Return, in their exact form, the lines that lie between the start of the data below and the line containing "U6 pin out: none", with both ends included.

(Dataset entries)
※
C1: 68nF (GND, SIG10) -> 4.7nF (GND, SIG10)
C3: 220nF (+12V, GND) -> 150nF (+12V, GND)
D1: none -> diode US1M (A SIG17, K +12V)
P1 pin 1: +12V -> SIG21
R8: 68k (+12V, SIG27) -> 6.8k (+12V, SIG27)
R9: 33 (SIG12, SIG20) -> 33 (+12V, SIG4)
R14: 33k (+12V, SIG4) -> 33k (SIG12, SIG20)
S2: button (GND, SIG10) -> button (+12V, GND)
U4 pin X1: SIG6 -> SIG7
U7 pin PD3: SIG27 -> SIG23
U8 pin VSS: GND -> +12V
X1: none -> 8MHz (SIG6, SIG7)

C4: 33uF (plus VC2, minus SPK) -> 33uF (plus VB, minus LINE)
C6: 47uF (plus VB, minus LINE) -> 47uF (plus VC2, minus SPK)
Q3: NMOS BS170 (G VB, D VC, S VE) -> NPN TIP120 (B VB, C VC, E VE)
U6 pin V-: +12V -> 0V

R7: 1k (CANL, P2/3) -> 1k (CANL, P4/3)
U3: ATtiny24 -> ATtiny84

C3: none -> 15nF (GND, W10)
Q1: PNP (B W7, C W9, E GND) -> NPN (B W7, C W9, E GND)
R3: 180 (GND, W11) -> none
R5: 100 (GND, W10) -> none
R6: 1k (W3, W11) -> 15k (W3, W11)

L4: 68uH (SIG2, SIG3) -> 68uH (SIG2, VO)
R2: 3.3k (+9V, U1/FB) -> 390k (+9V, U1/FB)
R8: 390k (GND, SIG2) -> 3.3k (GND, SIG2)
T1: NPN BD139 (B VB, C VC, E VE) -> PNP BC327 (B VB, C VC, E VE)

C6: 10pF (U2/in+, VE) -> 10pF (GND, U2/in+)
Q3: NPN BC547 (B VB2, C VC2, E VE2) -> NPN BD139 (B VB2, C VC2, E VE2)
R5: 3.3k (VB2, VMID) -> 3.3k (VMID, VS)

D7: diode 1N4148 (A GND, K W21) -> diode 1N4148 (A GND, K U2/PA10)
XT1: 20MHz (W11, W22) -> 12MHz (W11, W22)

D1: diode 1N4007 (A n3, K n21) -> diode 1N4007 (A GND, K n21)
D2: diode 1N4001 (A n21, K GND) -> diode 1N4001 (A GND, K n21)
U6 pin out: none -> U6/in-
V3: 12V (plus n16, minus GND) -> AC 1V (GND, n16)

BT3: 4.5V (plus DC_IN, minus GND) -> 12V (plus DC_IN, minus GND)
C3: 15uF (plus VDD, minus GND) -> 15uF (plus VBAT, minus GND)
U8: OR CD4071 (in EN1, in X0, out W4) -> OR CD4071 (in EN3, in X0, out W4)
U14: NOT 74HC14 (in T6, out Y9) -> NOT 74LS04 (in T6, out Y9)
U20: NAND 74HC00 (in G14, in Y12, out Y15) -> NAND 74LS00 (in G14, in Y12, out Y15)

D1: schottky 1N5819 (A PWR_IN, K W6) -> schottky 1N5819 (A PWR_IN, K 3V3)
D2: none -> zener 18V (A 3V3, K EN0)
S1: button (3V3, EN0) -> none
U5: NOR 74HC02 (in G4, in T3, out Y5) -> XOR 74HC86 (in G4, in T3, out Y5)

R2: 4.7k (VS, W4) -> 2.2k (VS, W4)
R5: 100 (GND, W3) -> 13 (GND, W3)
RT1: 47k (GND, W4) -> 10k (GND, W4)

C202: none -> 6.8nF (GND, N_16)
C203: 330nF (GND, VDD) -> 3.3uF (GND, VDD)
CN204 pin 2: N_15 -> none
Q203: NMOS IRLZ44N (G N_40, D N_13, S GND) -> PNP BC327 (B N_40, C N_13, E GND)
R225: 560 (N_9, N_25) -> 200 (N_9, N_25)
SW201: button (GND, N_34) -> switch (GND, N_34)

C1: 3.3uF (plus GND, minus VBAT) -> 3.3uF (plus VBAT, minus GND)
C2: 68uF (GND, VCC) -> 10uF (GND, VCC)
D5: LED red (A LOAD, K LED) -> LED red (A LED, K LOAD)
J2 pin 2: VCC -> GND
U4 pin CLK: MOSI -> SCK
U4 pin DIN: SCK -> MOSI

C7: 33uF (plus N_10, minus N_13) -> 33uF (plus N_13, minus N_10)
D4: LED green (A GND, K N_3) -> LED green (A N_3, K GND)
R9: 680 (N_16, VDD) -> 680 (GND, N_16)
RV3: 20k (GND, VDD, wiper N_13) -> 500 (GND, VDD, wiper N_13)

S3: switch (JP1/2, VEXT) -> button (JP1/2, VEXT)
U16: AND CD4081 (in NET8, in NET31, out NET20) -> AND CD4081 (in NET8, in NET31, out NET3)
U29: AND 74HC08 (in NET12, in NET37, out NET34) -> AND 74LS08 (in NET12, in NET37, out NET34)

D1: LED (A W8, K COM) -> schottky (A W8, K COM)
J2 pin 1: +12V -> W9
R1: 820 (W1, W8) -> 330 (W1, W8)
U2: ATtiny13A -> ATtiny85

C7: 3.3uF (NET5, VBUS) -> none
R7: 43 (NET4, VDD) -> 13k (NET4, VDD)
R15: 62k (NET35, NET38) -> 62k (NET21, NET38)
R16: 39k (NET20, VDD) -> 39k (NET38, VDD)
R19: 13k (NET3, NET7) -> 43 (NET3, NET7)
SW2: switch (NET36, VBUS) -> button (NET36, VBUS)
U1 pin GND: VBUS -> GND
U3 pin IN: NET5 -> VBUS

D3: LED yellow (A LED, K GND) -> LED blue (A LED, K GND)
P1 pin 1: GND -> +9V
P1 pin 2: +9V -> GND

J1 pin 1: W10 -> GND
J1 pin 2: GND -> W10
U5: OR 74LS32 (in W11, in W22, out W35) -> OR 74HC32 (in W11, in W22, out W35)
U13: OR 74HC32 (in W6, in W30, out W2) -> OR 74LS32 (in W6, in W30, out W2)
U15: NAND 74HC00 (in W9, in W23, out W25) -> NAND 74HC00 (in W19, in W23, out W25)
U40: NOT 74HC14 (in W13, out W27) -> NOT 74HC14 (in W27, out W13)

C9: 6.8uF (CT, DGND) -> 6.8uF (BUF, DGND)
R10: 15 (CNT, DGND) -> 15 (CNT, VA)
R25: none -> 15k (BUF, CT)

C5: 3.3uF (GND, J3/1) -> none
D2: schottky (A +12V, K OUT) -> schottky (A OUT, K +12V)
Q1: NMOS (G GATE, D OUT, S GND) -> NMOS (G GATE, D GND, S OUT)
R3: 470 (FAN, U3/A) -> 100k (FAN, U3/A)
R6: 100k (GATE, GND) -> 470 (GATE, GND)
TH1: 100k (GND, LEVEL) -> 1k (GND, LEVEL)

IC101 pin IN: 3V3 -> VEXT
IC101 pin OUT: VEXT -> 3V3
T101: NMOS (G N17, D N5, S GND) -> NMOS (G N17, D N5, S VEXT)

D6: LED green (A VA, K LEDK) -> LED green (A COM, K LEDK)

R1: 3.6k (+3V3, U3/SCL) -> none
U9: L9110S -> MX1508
※
▸ Task solution
C1: 68nF (GND, SIG10) -> 4.7nF (GND, SIG10)
C3: 220nF (+12V, GND) -> 150nF (+12V, GND)
D1: none -> diode US1M (A SIG17, K +12V)
P1 pin 1: +12V -> SIG21
R8: 68k (+12V, SIG27) -> 6.8k (+12V, SIG27)
R9: 33 (SIG12, SIG20) -> 33 (+12V, SIG4)
R14: 33k (+12V, SIG4) -> 33k (SIG12, SIG20)
S2: button (GND, SIG10) -> button (+12V, GND)
U4 pin X1: SIG6 -> SIG7
U7 pin PD3: SIG27 -> SIG23
U8 pin VSS: GND -> +12V
X1: none -> 8MHz (SIG6, SIG7)

C4: 33uF (plus VC2, minus SPK) -> 33uF (plus VB, minus LINE)
C6: 47uF (plus VB, minus LINE) -> 47uF (plus VC2, minus SPK)
Q3: NMOS BS170 (G VB, D VC, S VE) -> NPN TIP120 (B VB, C VC, E VE)
U6 pin V-: +12V -> 0V

R7: 1k (CANL, P2/3) -> 1k (CANL, P4/3)
U3: ATtiny24 -> ATtiny84

C3: none -> 15nF (GND, W10)
Q1: PNP (B W7, C W9, E GND) -> NPN (B W7, C W9, E GND)
R3: 180 (GND, W11) -> none
R5: 100 (GND, W10) -> none
R6: 1k (W3, W11) -> 15k (W3, W11)

L4: 68uH (SIG2, SIG3) -> 68uH (SIG2, VO)
R2: 3.3k (+9V, U1/FB) -> 390k (+9V, U1/FB)
R8: 390k (GND, SIG2) -> 3.3k (GND, SIG2)
T1: NPN BD139 (B VB, C VC, E VE) -> PNP BC327 (B VB, C VC, E VE)

C6: 10pF (U2/in+, VE) -> 10pF (GND, U2/in+)
Q3: NPN BC547 (B VB2, C VC2, E VE2) -> NPN BD139 (B VB2, C VC2, E VE2)
R5: 3.3k (VB2, VMID) -> 3.3k (VMID, VS)

D7: diode 1N4148 (A GND, K W21) -> diode 1N4148 (A GND, K U2/PA10)
XT1: 20MHz (W11, W22) -> 12MHz (W11, W22)

D1: diode 1N4007 (A n3, K n21) -> diode 1N4007 (A GND, K n21)
D2: diode 1N4001 (A n21, K GND) -> diode 1N4001 (A GND, K n21)
U6 pin out: none -> U6/in-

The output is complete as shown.